* **What to produce**: When the line containing "black glasses: 1 -> 2" appears in the entries below, begin printing there and stop after the line containing "white strawberry: 0 -> 1"; print each of those lines exactly and no other line.
=====
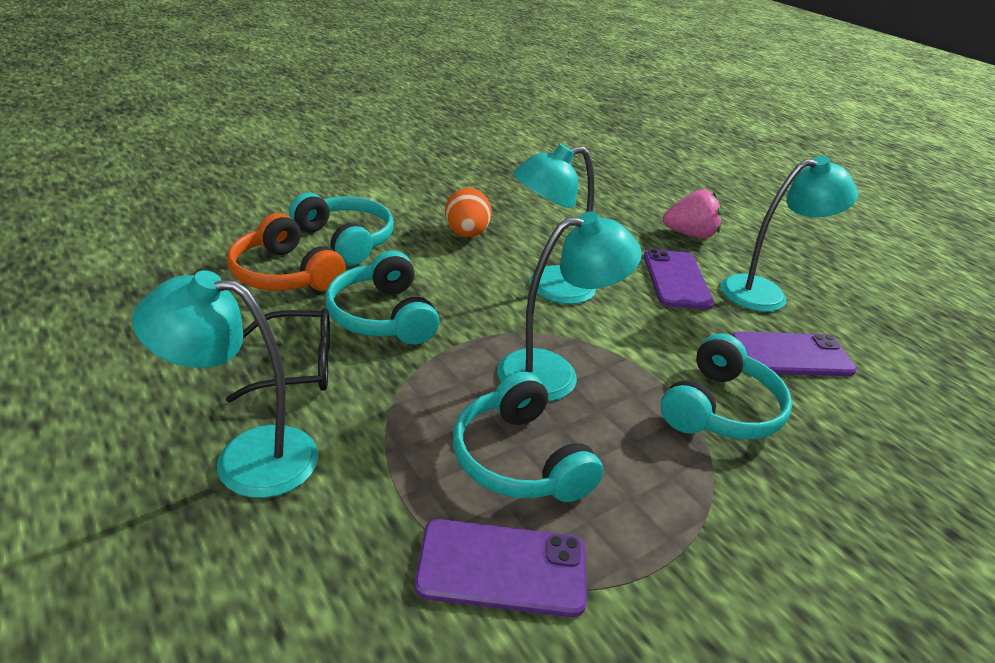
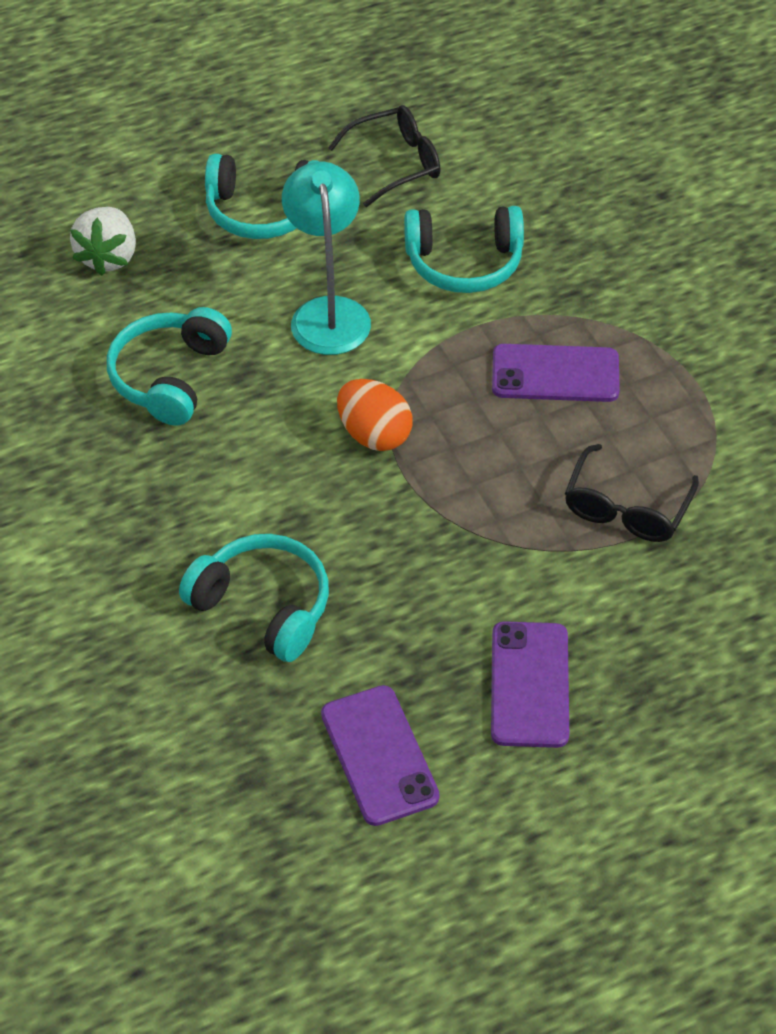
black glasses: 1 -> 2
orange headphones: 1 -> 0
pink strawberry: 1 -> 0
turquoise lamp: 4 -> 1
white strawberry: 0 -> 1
=====
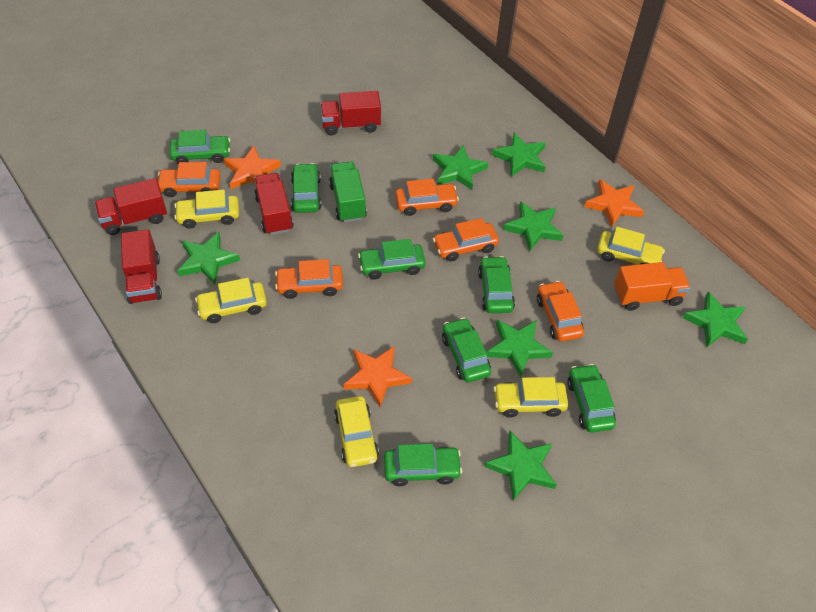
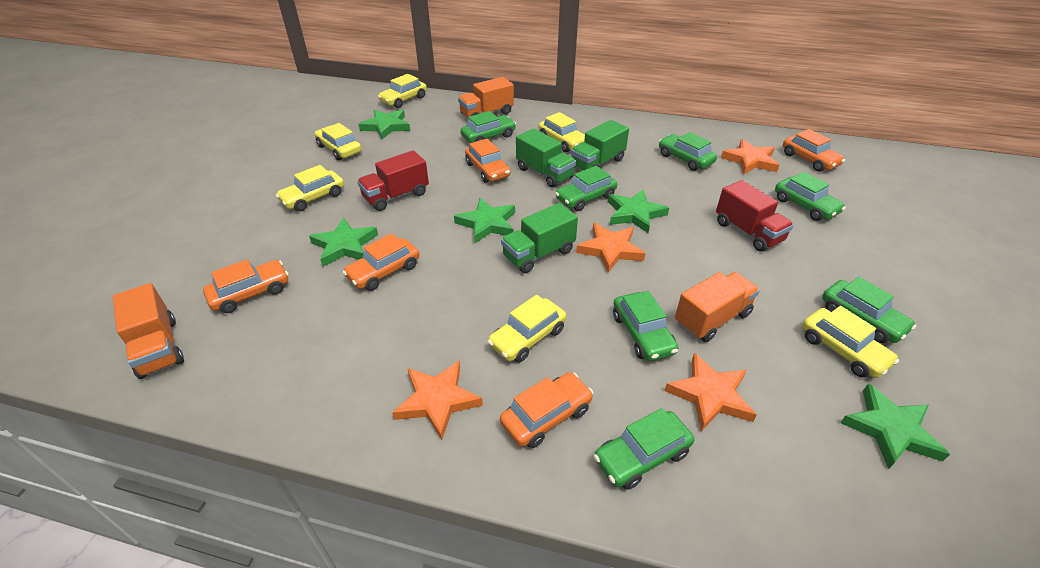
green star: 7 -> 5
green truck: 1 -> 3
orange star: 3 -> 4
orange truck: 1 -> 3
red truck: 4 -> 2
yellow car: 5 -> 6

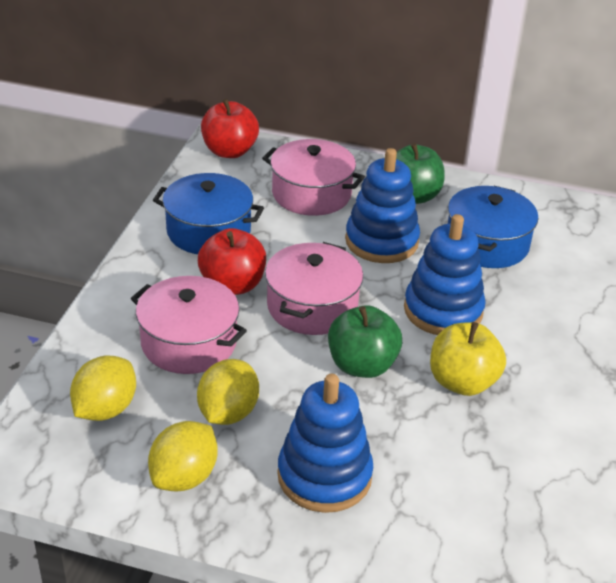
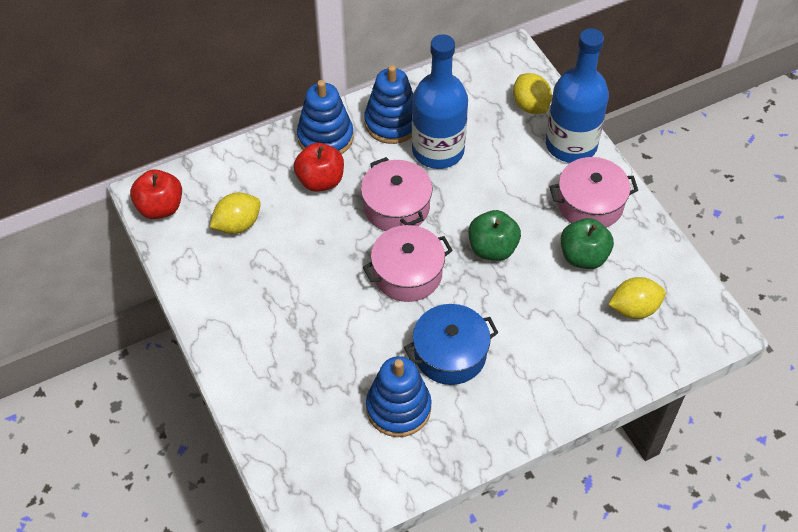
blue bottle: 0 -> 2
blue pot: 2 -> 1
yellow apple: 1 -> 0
=====
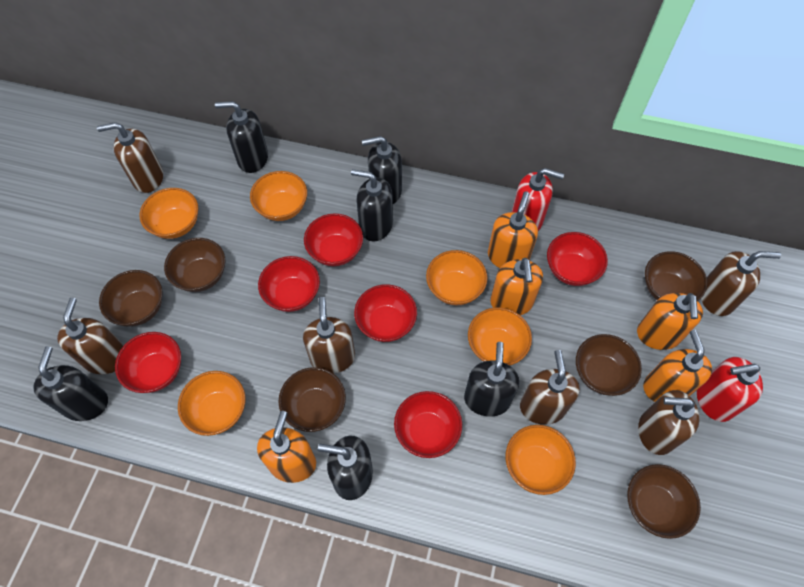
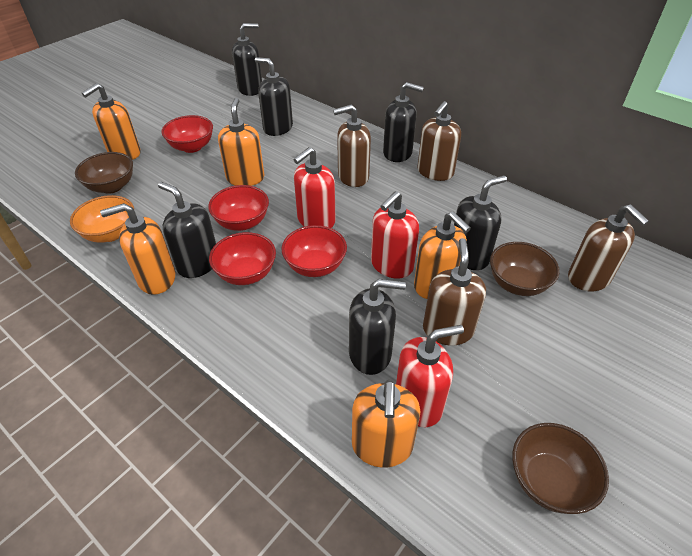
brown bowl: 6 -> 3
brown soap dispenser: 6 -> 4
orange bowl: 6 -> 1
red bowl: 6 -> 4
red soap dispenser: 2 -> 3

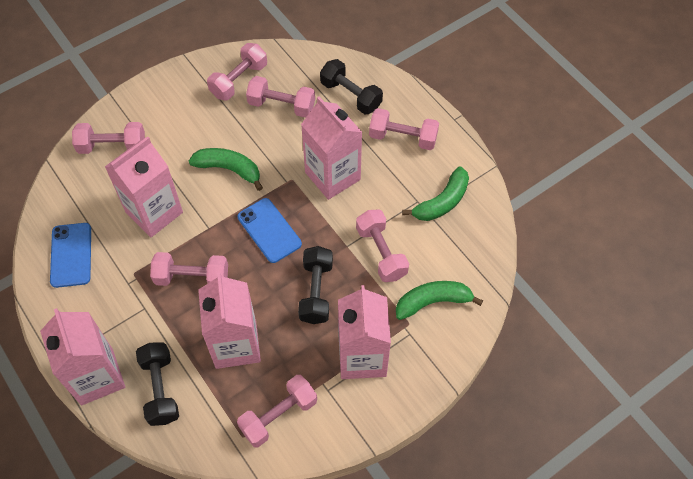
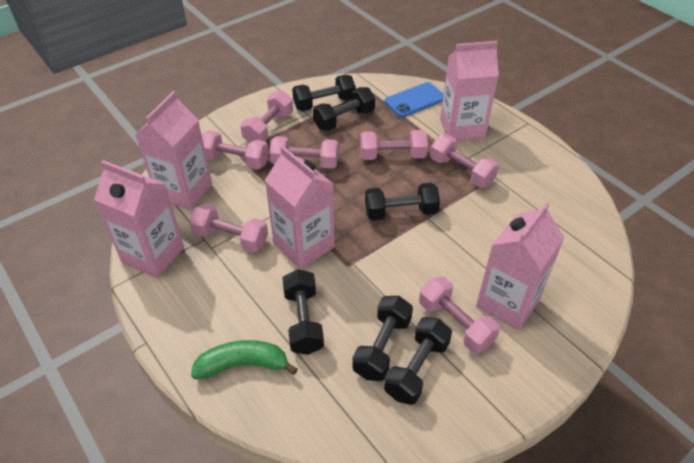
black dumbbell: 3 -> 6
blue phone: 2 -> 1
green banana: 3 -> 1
=====
* **Worked solution**:
black glasses: 1 -> 2
orange headphones: 1 -> 0
pink strawberry: 1 -> 0
turquoise lamp: 4 -> 1
white strawberry: 0 -> 1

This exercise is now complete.